** EXERCISE MATERIALS follows **

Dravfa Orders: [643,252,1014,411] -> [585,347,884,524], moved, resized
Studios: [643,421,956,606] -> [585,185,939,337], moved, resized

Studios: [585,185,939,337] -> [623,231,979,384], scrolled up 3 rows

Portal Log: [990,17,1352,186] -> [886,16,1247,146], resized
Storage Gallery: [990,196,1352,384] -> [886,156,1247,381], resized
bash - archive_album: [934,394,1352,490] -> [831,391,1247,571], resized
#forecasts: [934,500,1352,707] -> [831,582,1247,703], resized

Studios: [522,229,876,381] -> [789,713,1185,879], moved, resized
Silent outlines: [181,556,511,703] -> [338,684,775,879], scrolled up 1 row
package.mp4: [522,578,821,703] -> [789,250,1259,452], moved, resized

** End of EXERCISE MATERIALS **
** EXERCISE MATERIALS follows **

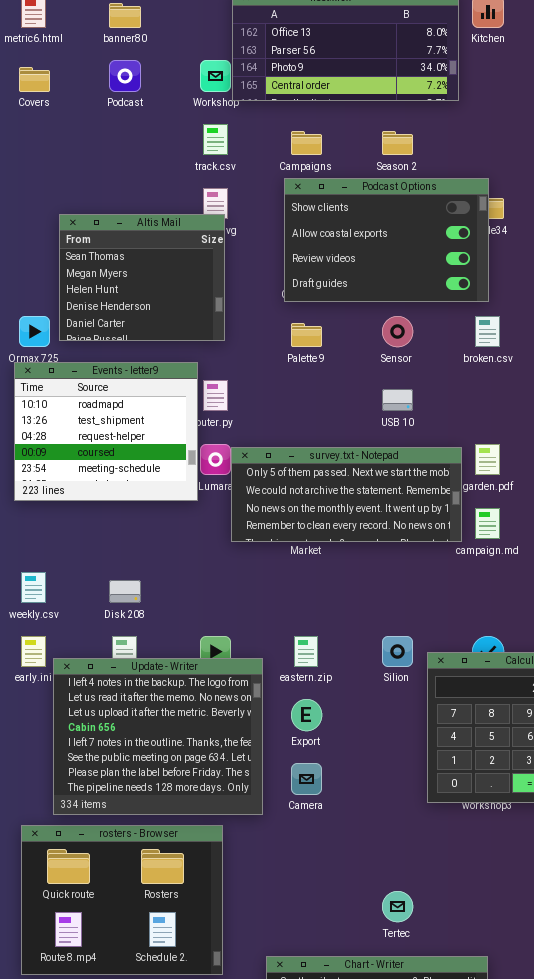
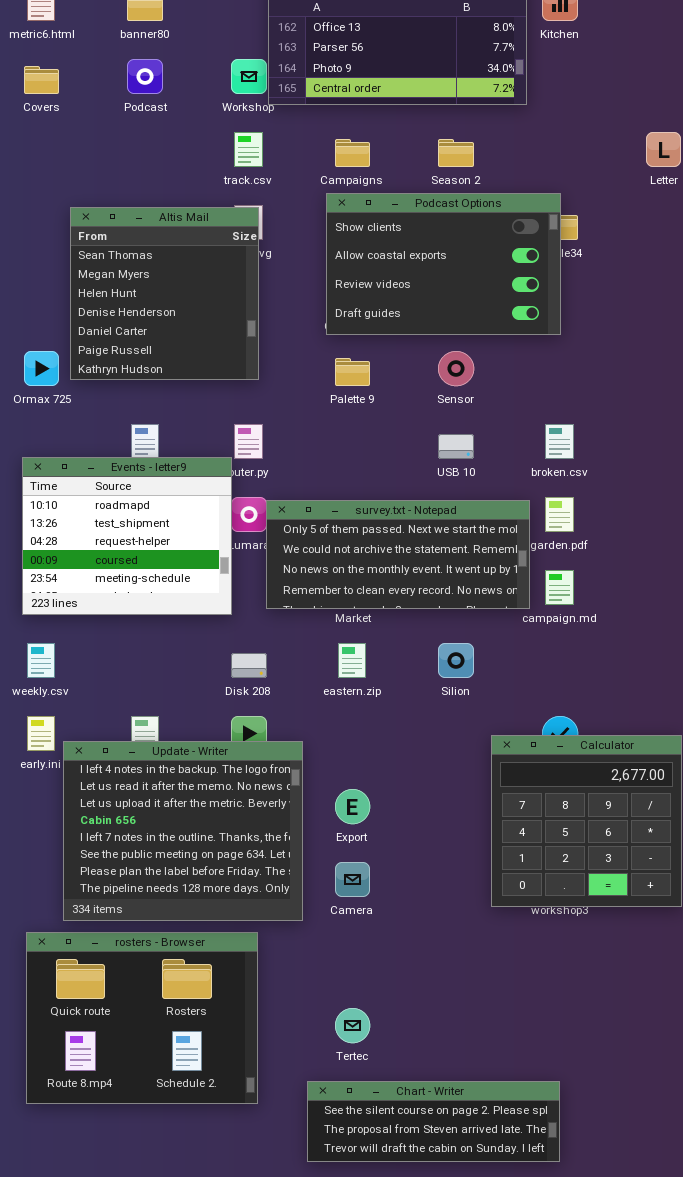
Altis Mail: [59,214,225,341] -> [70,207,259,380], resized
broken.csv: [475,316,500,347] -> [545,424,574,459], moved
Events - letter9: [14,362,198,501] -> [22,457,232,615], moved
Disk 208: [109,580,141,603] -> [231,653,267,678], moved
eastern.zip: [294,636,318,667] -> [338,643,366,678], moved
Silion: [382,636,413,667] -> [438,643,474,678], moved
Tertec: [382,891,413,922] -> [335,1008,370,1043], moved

** End of EXERCISE MATERIALS **
** EXERCISE MATERIALS follows **

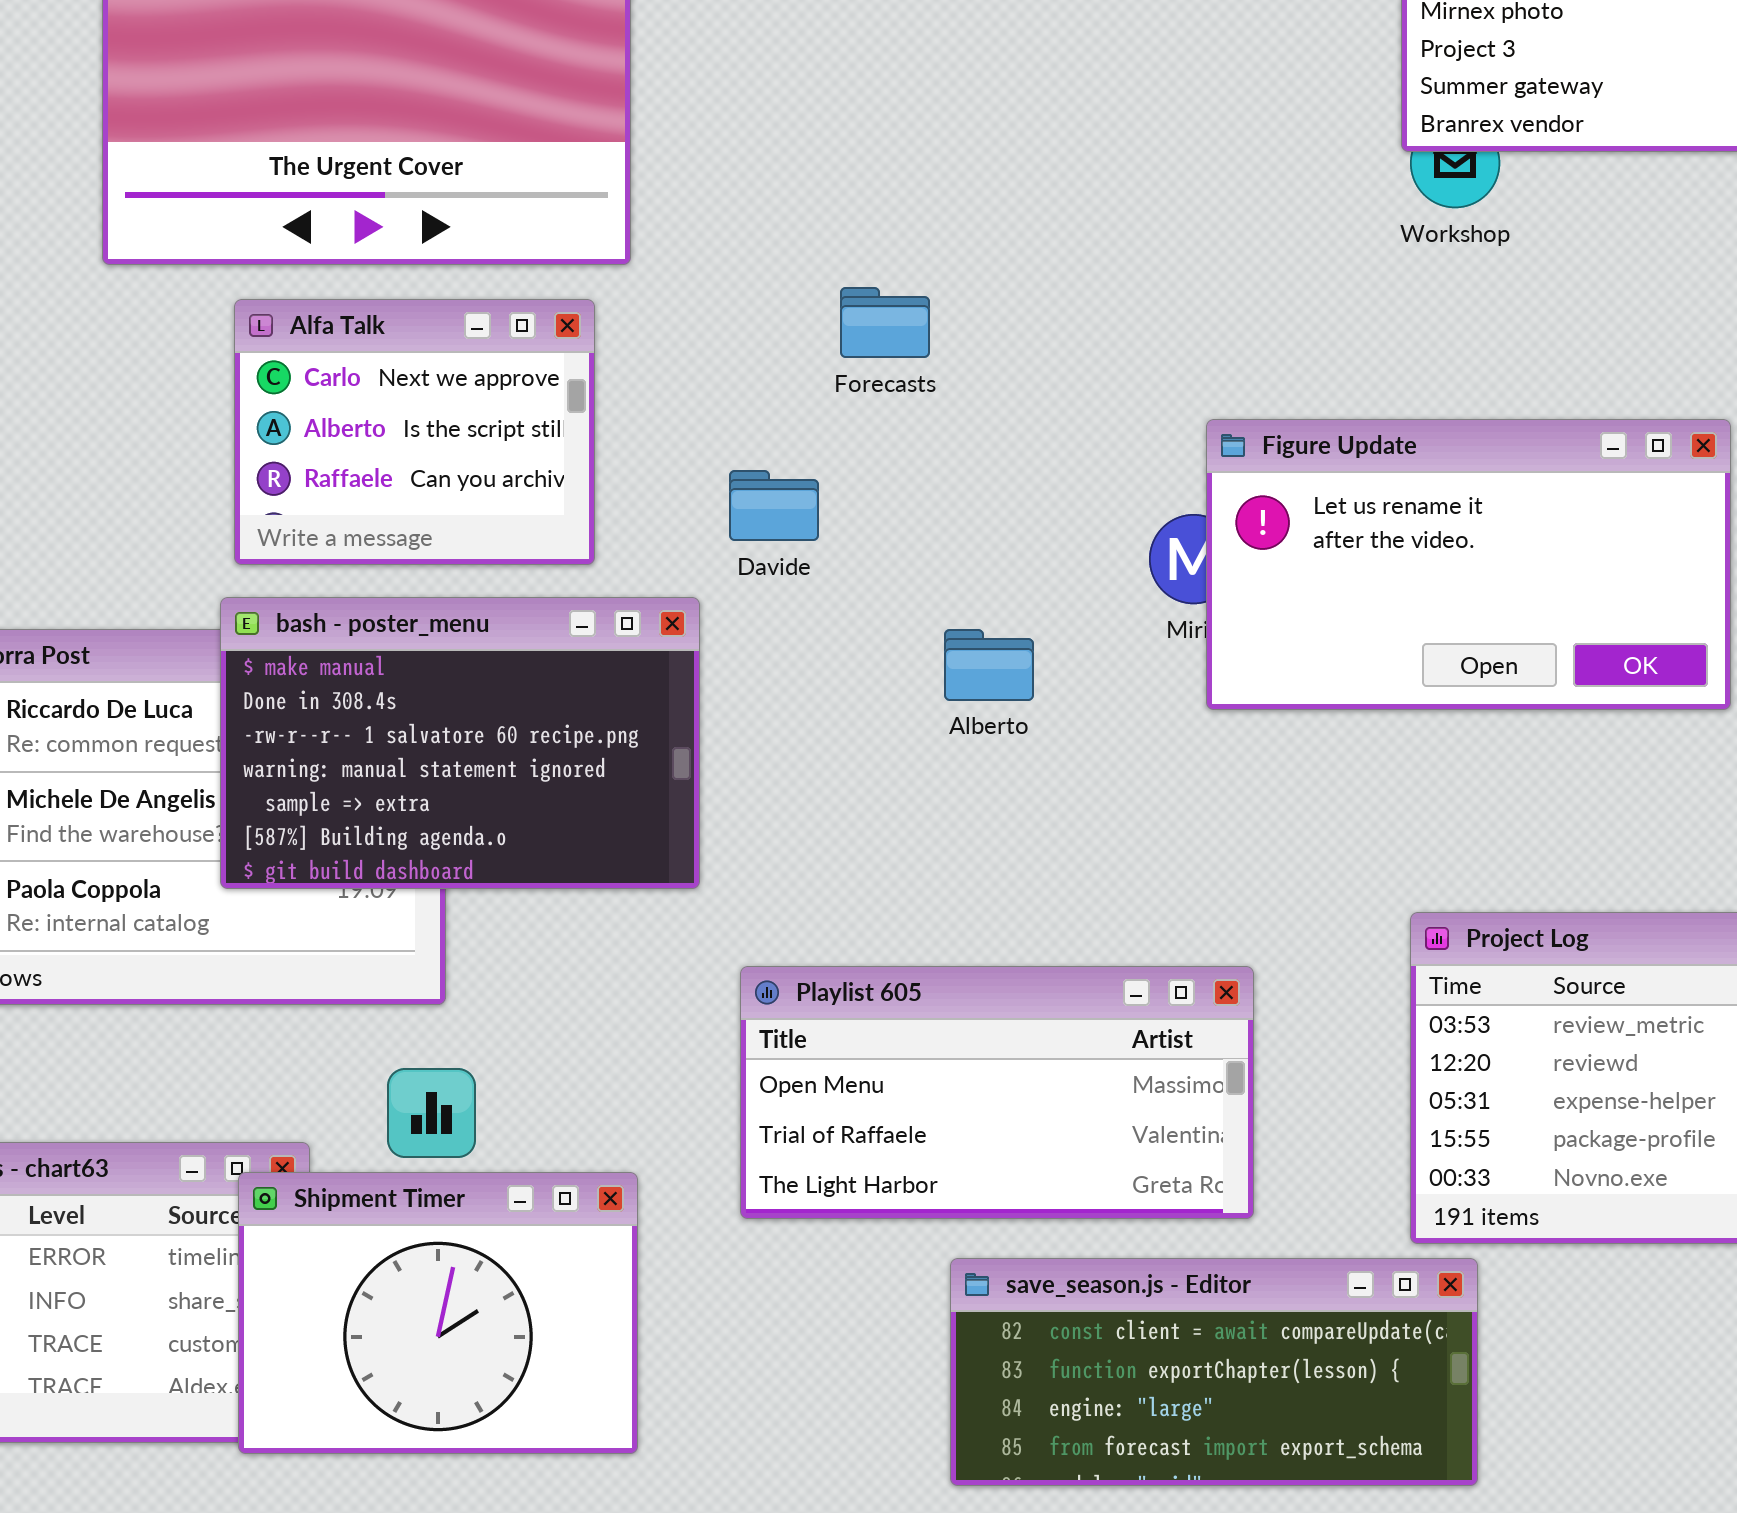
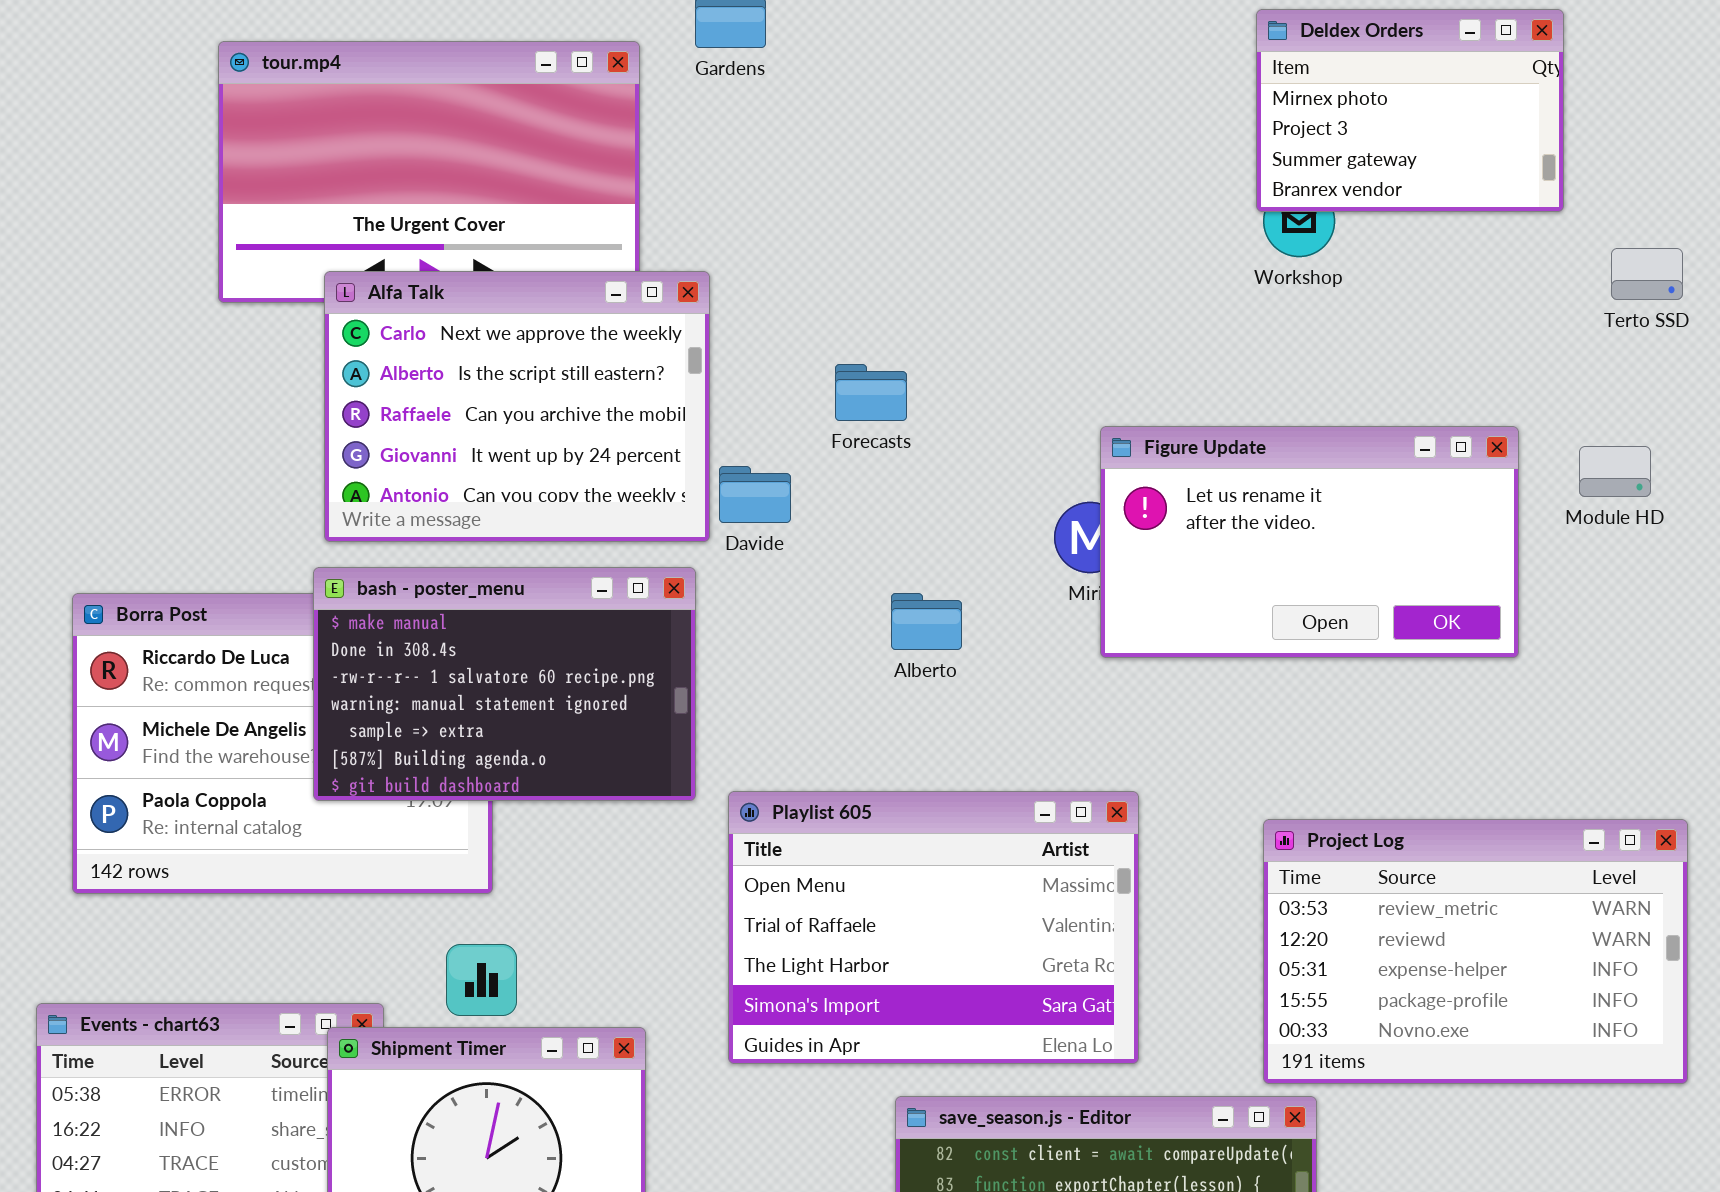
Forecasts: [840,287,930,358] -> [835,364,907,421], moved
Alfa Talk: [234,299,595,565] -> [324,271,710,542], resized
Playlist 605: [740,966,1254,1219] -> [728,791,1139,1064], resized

** End of EXERCISE MATERIALS **

EXERCISE OBJECTIVE: From the data above, reproduce word for word the lines running from the line with "Forecasts: [840,287,930,358] ->" to the line with "Playlist 605: [740,966,1254,1219]", ends included.

EXERCISE RESULT:
Forecasts: [840,287,930,358] -> [835,364,907,421], moved
Alfa Talk: [234,299,595,565] -> [324,271,710,542], resized
Playlist 605: [740,966,1254,1219] -> [728,791,1139,1064], resized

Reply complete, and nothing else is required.